| Request |
Find every line of the records that has "yellow" and return it.

| Exercise data |
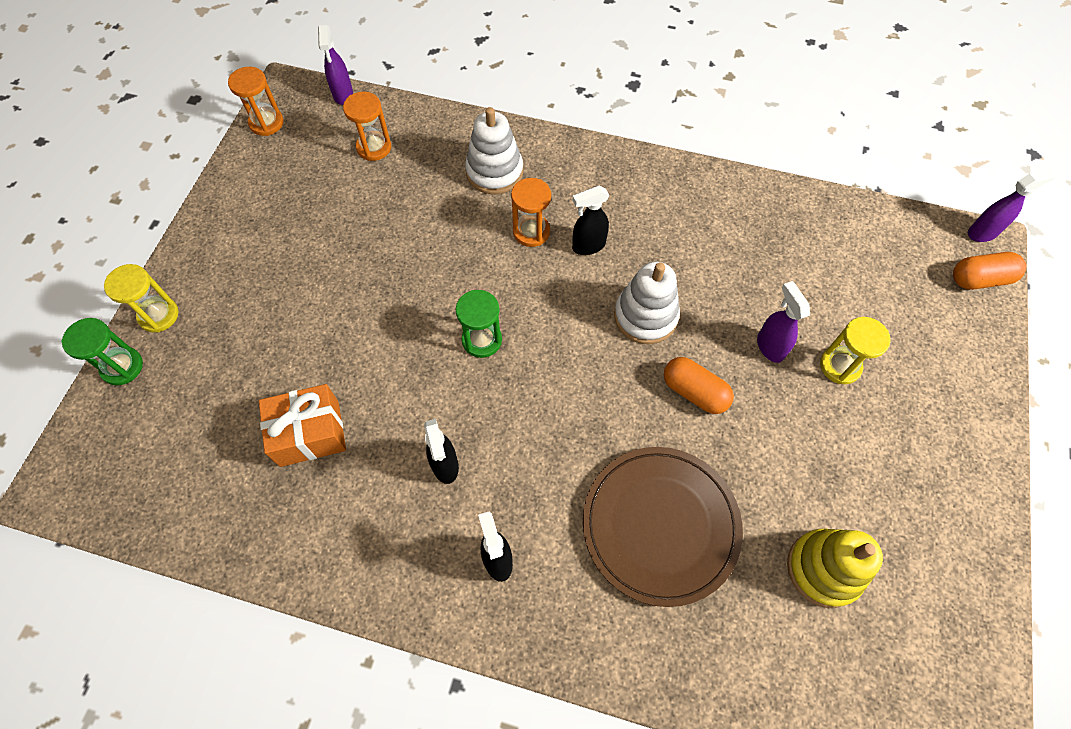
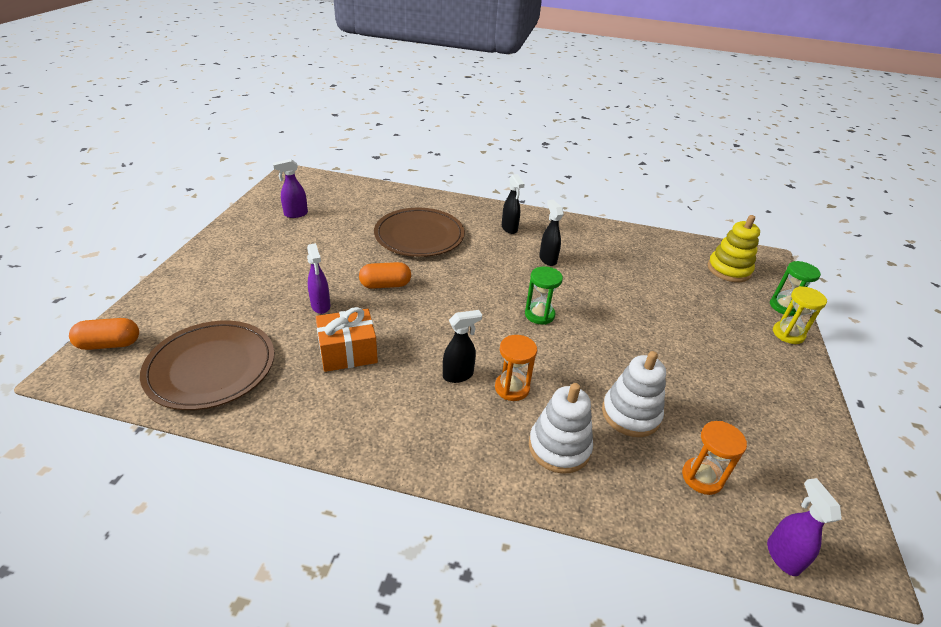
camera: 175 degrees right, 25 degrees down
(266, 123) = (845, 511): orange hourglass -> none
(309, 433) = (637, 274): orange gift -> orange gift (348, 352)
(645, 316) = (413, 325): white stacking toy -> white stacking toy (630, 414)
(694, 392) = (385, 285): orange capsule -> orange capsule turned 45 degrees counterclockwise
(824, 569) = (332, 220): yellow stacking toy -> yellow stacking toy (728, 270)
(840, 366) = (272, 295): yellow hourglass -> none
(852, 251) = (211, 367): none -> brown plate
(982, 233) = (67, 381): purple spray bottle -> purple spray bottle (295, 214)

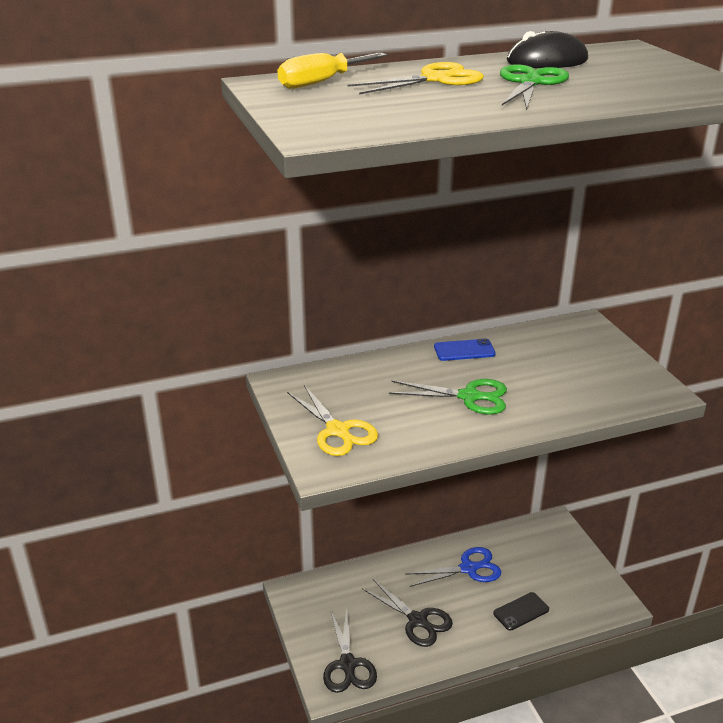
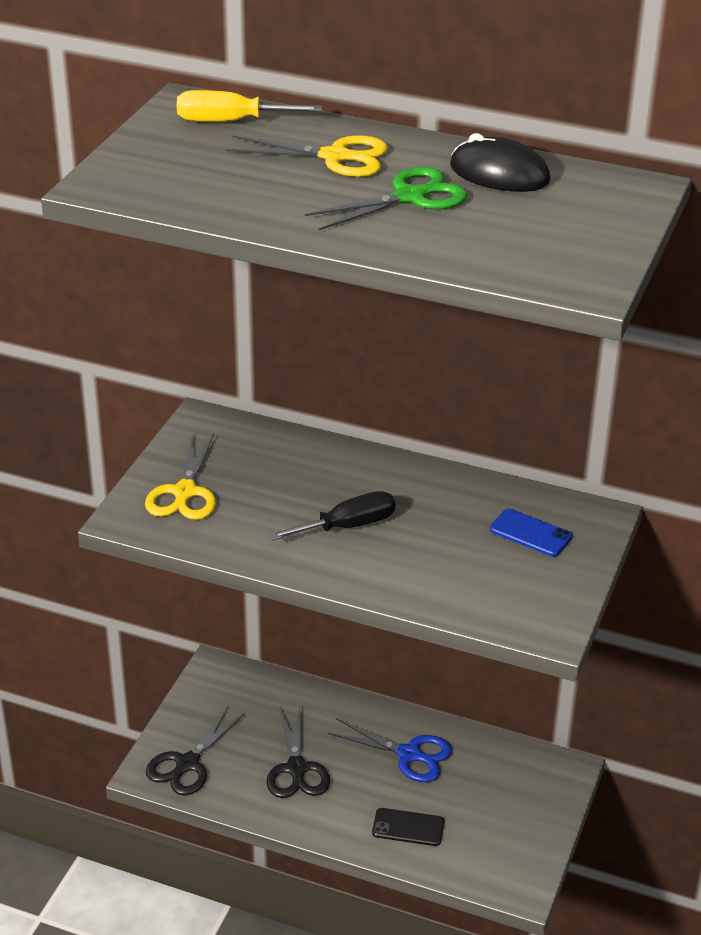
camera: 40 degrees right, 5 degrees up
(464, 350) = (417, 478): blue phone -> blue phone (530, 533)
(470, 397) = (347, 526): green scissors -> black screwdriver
--
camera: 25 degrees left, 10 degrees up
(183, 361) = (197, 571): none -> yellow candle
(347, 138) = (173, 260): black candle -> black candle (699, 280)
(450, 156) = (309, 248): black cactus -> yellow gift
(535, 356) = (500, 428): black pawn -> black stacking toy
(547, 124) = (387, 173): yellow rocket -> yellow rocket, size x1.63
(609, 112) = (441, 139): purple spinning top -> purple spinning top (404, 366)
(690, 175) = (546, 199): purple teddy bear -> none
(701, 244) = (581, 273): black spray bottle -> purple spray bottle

| Answer section |
(824, 569) = (332, 220): yellow stacking toy -> yellow stacking toy (728, 270)
(840, 366) = (272, 295): yellow hourglass -> none
(183, 361) = (197, 571): none -> yellow candle
(450, 156) = (309, 248): black cactus -> yellow gift
(547, 124) = (387, 173): yellow rocket -> yellow rocket, size x1.63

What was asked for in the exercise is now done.